» **GOAL OF THE EXERCISE**: The required result is a copy of each line below in which "STEPPER" appears.

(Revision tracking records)
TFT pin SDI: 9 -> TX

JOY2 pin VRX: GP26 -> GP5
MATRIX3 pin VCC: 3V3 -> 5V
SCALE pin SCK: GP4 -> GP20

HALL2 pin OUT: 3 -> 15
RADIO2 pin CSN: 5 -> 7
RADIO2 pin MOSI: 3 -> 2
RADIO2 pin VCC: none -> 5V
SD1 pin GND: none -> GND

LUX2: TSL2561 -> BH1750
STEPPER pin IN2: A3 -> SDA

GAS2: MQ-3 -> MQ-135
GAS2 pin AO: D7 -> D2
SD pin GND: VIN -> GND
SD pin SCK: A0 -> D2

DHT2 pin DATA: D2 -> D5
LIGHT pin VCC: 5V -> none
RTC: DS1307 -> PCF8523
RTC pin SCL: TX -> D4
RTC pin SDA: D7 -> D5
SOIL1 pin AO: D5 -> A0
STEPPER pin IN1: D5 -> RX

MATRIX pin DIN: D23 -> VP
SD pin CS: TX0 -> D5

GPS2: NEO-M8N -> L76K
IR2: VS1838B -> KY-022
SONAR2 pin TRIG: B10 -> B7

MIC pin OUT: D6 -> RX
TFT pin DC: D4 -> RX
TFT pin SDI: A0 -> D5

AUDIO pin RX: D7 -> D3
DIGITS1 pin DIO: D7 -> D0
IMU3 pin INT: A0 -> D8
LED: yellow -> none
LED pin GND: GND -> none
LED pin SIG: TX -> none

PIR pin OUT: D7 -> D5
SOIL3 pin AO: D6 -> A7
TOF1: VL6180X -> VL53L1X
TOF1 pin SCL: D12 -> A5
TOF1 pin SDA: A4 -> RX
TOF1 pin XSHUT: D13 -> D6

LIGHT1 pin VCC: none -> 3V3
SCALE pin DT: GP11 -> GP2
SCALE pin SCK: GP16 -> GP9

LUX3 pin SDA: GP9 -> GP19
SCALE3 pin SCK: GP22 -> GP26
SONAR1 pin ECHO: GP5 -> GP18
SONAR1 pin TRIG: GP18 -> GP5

» **ANSWER BELOW**:
STEPPER pin IN2: A3 -> SDA
STEPPER pin IN1: D5 -> RX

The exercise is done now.